EXERCISE DIRECTIONS | Print exactly the lines from the one containing "pink car: 3 -> 0" through the last line of the listing, both included.

BEGIN ENTRIES PROVIDED

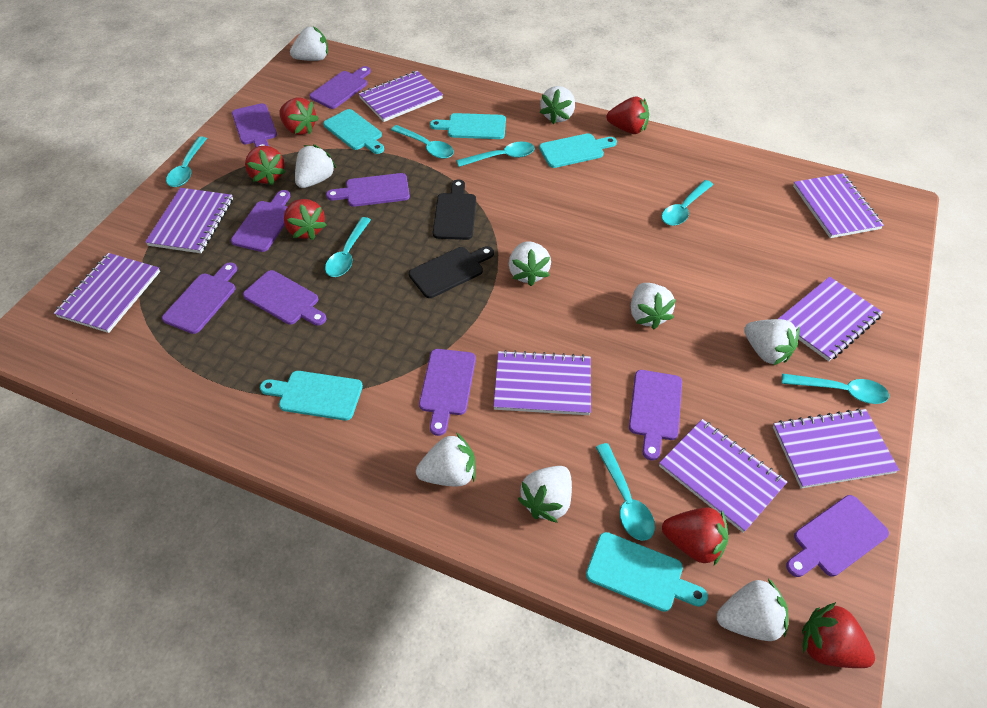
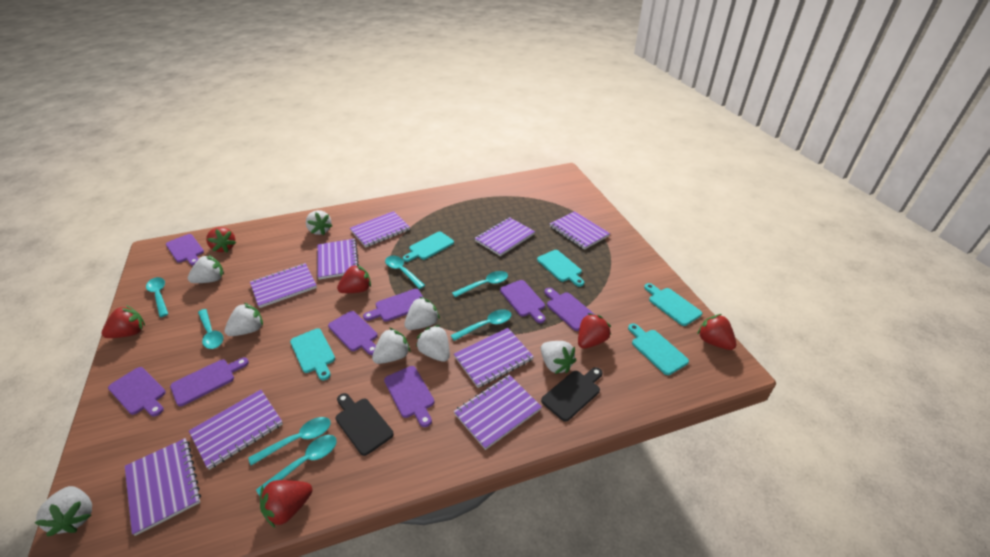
purple cutting board: 9 -> 8
purple notebook: 8 -> 9
white strawberry: 9 -> 8

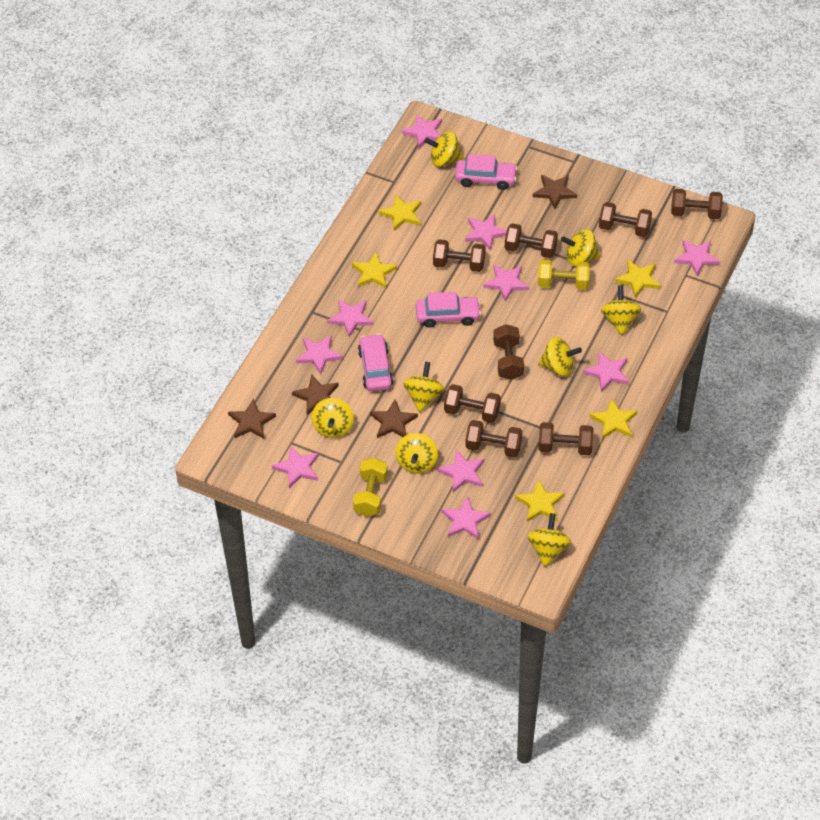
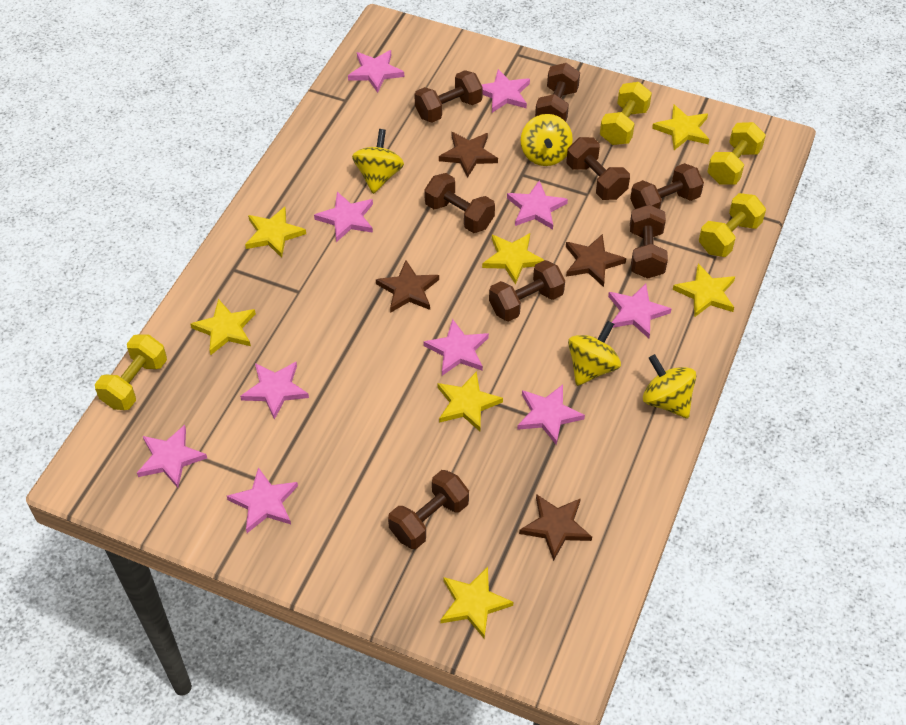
pink car: 3 -> 0
yellow dumbbell: 2 -> 4
yellow spinning top: 8 -> 4
yellow star: 5 -> 7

END ENTRIES PROVIDED

RESULT |
pink car: 3 -> 0
yellow dumbbell: 2 -> 4
yellow spinning top: 8 -> 4
yellow star: 5 -> 7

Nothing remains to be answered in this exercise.